• Exercise description: Quote the entries word for word. Omit the pictures.

───

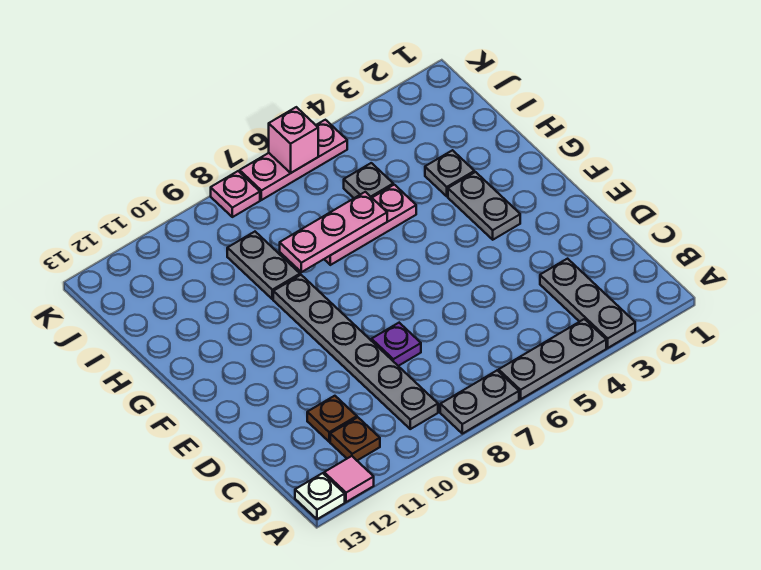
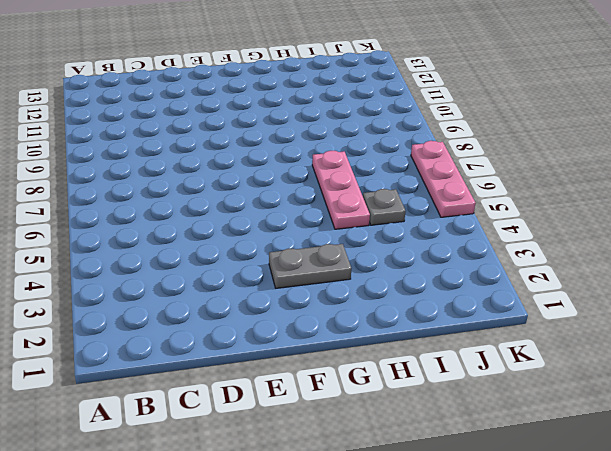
none -> grey plate A3:C3 level 1
none -> grey plate A4:A6 level 1
none -> grey plate A7:A8 level 1

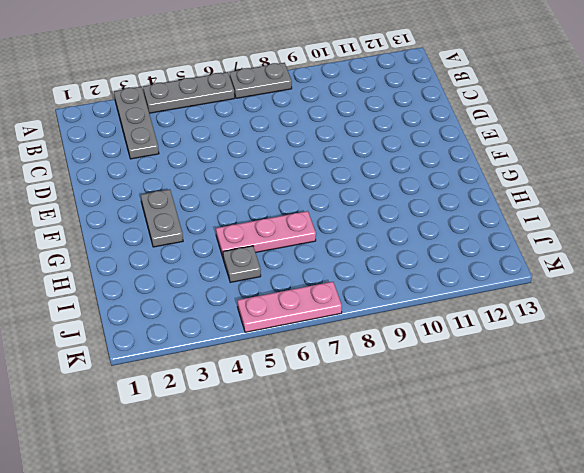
none -> pink tile A12 level 1
none -> white plate A13 level 1
none -> grey plate B9:G9 level 1

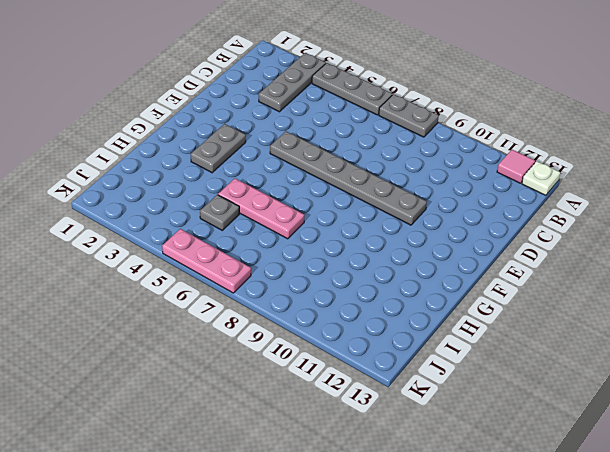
grey plate E5:E10 level 1 -> grey plate B9:G9 level 1
none -> brown plate B11 level 1
none -> brown plate C11 level 1
none -> purple plate D8 level 1

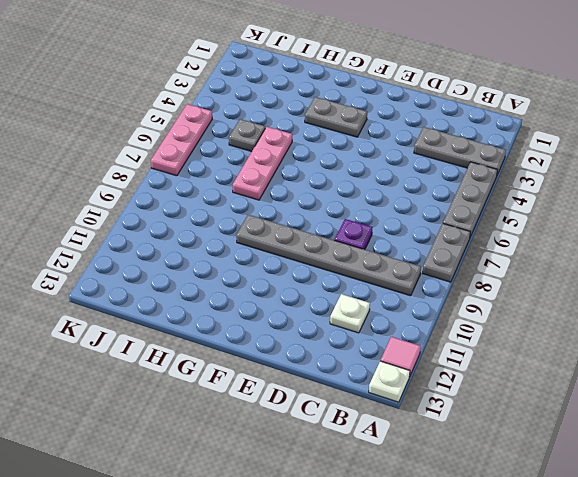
white plate C11 level 1 -> brown plate C11 level 1
none -> brown plate B11 level 1
none -> grey plate H3 level 1
none -> grey plate H9:I9 level 1

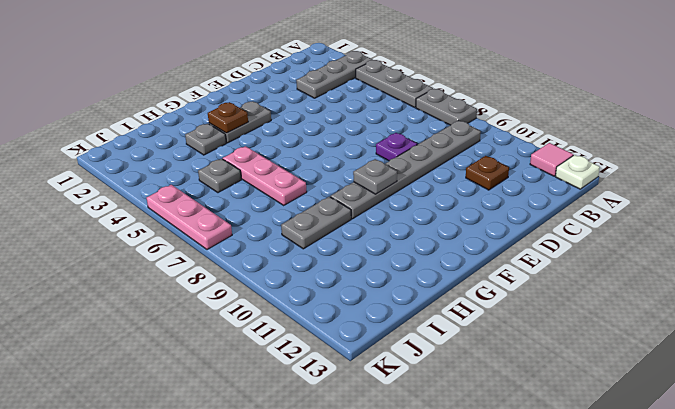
grey plate F9 level 2 -> none
brown plate G3 level 2 -> brown plate B11 level 1
none -> pink plate K8 level 1
none -> pink plate H6:H8 level 2
none -> pink brick K6 level 2

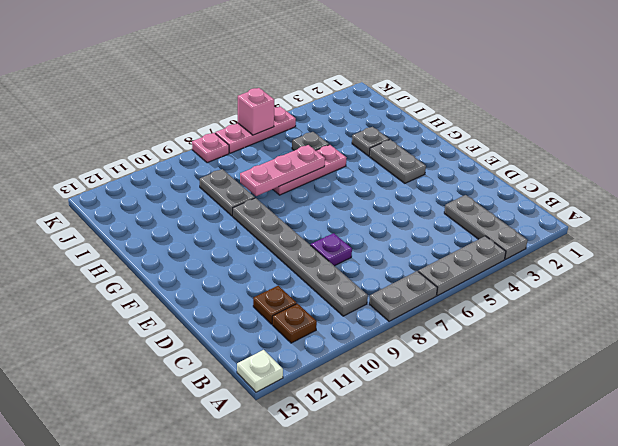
none -> pink tile A12 level 1

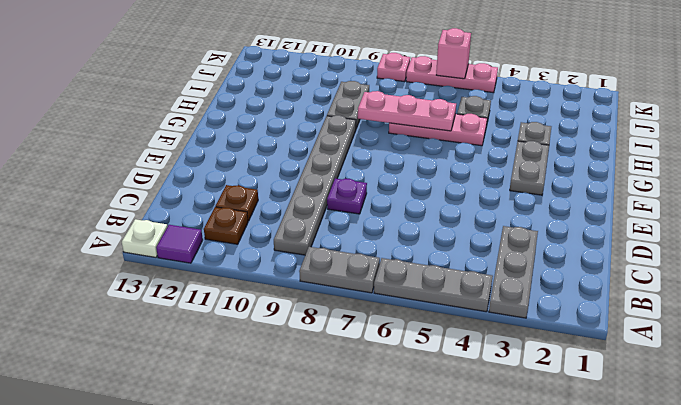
purple tile A12 level 1 -> pink tile A12 level 1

───

• Exercise response:
none -> grey plate A3:C3 level 1
none -> grey plate A4:A6 level 1
none -> grey plate A7:A8 level 1

none -> pink tile A12 level 1
none -> white plate A13 level 1
none -> grey plate B9:G9 level 1

grey plate E5:E10 level 1 -> grey plate B9:G9 level 1
none -> brown plate B11 level 1
none -> brown plate C11 level 1
none -> purple plate D8 level 1

white plate C11 level 1 -> brown plate C11 level 1
none -> brown plate B11 level 1
none -> grey plate H3 level 1
none -> grey plate H9:I9 level 1

grey plate F9 level 2 -> none
brown plate G3 level 2 -> brown plate B11 level 1
none -> pink plate K8 level 1
none -> pink plate H6:H8 level 2
none -> pink brick K6 level 2

none -> pink tile A12 level 1

purple tile A12 level 1 -> pink tile A12 level 1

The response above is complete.